#### Given data

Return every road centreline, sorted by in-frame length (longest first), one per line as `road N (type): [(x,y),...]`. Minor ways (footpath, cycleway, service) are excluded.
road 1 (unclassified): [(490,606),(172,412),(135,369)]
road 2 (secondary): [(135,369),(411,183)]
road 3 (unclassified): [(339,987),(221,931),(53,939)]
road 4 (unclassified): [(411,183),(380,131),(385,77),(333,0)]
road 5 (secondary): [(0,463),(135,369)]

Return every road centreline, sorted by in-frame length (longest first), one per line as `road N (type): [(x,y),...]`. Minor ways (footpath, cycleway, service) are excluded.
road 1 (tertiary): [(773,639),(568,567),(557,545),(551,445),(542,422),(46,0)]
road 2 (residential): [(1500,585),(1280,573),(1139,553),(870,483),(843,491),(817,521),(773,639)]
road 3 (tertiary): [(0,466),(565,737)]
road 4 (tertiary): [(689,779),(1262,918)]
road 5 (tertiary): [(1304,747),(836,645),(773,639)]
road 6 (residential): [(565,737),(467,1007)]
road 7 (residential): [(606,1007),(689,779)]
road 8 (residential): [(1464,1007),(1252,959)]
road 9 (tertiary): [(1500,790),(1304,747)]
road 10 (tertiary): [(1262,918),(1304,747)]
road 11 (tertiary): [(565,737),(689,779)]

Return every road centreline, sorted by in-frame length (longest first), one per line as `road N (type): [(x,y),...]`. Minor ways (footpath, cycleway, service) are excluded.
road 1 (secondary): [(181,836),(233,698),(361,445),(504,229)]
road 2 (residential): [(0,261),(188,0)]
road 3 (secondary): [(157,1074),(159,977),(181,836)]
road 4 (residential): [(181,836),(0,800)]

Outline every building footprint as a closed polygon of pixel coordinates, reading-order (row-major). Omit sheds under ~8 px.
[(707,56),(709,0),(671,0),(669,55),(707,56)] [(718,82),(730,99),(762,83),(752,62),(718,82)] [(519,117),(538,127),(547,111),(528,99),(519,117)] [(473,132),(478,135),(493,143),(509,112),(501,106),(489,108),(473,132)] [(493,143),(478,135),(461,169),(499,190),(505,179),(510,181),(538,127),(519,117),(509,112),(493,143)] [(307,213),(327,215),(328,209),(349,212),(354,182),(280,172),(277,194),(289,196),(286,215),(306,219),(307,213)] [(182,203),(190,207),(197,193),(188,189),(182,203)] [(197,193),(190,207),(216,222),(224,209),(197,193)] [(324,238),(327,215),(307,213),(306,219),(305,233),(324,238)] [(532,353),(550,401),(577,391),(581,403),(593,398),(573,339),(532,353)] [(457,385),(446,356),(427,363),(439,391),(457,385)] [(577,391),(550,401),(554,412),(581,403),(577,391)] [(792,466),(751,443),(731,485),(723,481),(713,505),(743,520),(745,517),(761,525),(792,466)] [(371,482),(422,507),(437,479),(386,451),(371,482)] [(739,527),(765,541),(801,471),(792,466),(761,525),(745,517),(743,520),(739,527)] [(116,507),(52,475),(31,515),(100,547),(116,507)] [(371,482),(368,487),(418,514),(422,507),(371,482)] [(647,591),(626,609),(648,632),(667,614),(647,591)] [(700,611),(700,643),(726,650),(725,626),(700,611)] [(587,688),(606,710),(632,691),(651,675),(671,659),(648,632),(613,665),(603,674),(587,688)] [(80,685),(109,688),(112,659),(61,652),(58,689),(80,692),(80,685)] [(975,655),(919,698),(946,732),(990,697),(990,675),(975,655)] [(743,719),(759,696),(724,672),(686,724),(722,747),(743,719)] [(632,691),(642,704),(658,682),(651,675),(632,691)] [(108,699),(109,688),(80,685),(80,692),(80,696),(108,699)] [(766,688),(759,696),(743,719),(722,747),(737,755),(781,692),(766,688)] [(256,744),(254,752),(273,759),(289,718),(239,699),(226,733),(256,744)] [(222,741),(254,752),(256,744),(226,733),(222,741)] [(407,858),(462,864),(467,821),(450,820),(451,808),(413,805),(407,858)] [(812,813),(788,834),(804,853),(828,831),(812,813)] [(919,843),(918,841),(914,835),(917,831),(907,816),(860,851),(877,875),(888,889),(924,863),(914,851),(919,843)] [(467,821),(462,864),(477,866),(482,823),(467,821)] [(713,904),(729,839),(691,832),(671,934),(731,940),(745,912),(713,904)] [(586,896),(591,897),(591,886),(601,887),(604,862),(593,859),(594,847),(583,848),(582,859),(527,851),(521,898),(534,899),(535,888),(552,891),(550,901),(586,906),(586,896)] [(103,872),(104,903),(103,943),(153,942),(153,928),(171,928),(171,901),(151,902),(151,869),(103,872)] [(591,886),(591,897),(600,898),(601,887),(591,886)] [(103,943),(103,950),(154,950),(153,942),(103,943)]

########

§ About this task: All the records above need to be set down again exactly as they were given.

§ The completed task:
Return every road centreline, sorted by in-frame length (longest first), one per line as `road N (type): [(x,y),...]`. Minor ways (footpath, cycleway, service) are excluded.
road 1 (unclassified): [(490,606),(172,412),(135,369)]
road 2 (secondary): [(135,369),(411,183)]
road 3 (unclassified): [(339,987),(221,931),(53,939)]
road 4 (unclassified): [(411,183),(380,131),(385,77),(333,0)]
road 5 (secondary): [(0,463),(135,369)]

Return every road centreline, sorted by in-frame length (longest first), one per line as `road N (type): [(x,y),...]`. Minor ways (footpath, cycleway, service) are excluded.
road 1 (tertiary): [(773,639),(568,567),(557,545),(551,445),(542,422),(46,0)]
road 2 (residential): [(1500,585),(1280,573),(1139,553),(870,483),(843,491),(817,521),(773,639)]
road 3 (tertiary): [(0,466),(565,737)]
road 4 (tertiary): [(689,779),(1262,918)]
road 5 (tertiary): [(1304,747),(836,645),(773,639)]
road 6 (residential): [(565,737),(467,1007)]
road 7 (residential): [(606,1007),(689,779)]
road 8 (residential): [(1464,1007),(1252,959)]
road 9 (tertiary): [(1500,790),(1304,747)]
road 10 (tertiary): [(1262,918),(1304,747)]
road 11 (tertiary): [(565,737),(689,779)]

Return every road centreline, sorted by in-frame length (longest first), one per line as `road N (type): [(x,y),...]`. Minor ways (footpath, cycleway, service) are excluded.
road 1 (secondary): [(181,836),(233,698),(361,445),(504,229)]
road 2 (residential): [(0,261),(188,0)]
road 3 (secondary): [(157,1074),(159,977),(181,836)]
road 4 (residential): [(181,836),(0,800)]

Outline every building footprint as a closed polygon of pixel coordinates, reading-order (row-major). Omit sheds under ~8 px.
[(707,56),(709,0),(671,0),(669,55),(707,56)] [(718,82),(730,99),(762,83),(752,62),(718,82)] [(519,117),(538,127),(547,111),(528,99),(519,117)] [(473,132),(478,135),(493,143),(509,112),(501,106),(489,108),(473,132)] [(493,143),(478,135),(461,169),(499,190),(505,179),(510,181),(538,127),(519,117),(509,112),(493,143)] [(307,213),(327,215),(328,209),(349,212),(354,182),(280,172),(277,194),(289,196),(286,215),(306,219),(307,213)] [(182,203),(190,207),(197,193),(188,189),(182,203)] [(197,193),(190,207),(216,222),(224,209),(197,193)] [(324,238),(327,215),(307,213),(306,219),(305,233),(324,238)] [(532,353),(550,401),(577,391),(581,403),(593,398),(573,339),(532,353)] [(457,385),(446,356),(427,363),(439,391),(457,385)] [(577,391),(550,401),(554,412),(581,403),(577,391)] [(792,466),(751,443),(731,485),(723,481),(713,505),(743,520),(745,517),(761,525),(792,466)] [(371,482),(422,507),(437,479),(386,451),(371,482)] [(739,527),(765,541),(801,471),(792,466),(761,525),(745,517),(743,520),(739,527)] [(116,507),(52,475),(31,515),(100,547),(116,507)] [(371,482),(368,487),(418,514),(422,507),(371,482)] [(647,591),(626,609),(648,632),(667,614),(647,591)] [(700,611),(700,643),(726,650),(725,626),(700,611)] [(587,688),(606,710),(632,691),(651,675),(671,659),(648,632),(613,665),(603,674),(587,688)] [(80,685),(109,688),(112,659),(61,652),(58,689),(80,692),(80,685)] [(975,655),(919,698),(946,732),(990,697),(990,675),(975,655)] [(743,719),(759,696),(724,672),(686,724),(722,747),(743,719)] [(632,691),(642,704),(658,682),(651,675),(632,691)] [(108,699),(109,688),(80,685),(80,692),(80,696),(108,699)] [(766,688),(759,696),(743,719),(722,747),(737,755),(781,692),(766,688)] [(256,744),(254,752),(273,759),(289,718),(239,699),(226,733),(256,744)] [(222,741),(254,752),(256,744),(226,733),(222,741)] [(407,858),(462,864),(467,821),(450,820),(451,808),(413,805),(407,858)] [(812,813),(788,834),(804,853),(828,831),(812,813)] [(919,843),(918,841),(914,835),(917,831),(907,816),(860,851),(877,875),(888,889),(924,863),(914,851),(919,843)] [(467,821),(462,864),(477,866),(482,823),(467,821)] [(713,904),(729,839),(691,832),(671,934),(731,940),(745,912),(713,904)] [(586,896),(591,897),(591,886),(601,887),(604,862),(593,859),(594,847),(583,848),(582,859),(527,851),(521,898),(534,899),(535,888),(552,891),(550,901),(586,906),(586,896)] [(103,872),(104,903),(103,943),(153,942),(153,928),(171,928),(171,901),(151,902),(151,869),(103,872)] [(591,886),(591,897),(600,898),(601,887),(591,886)] [(103,943),(103,950),(154,950),(153,942),(103,943)]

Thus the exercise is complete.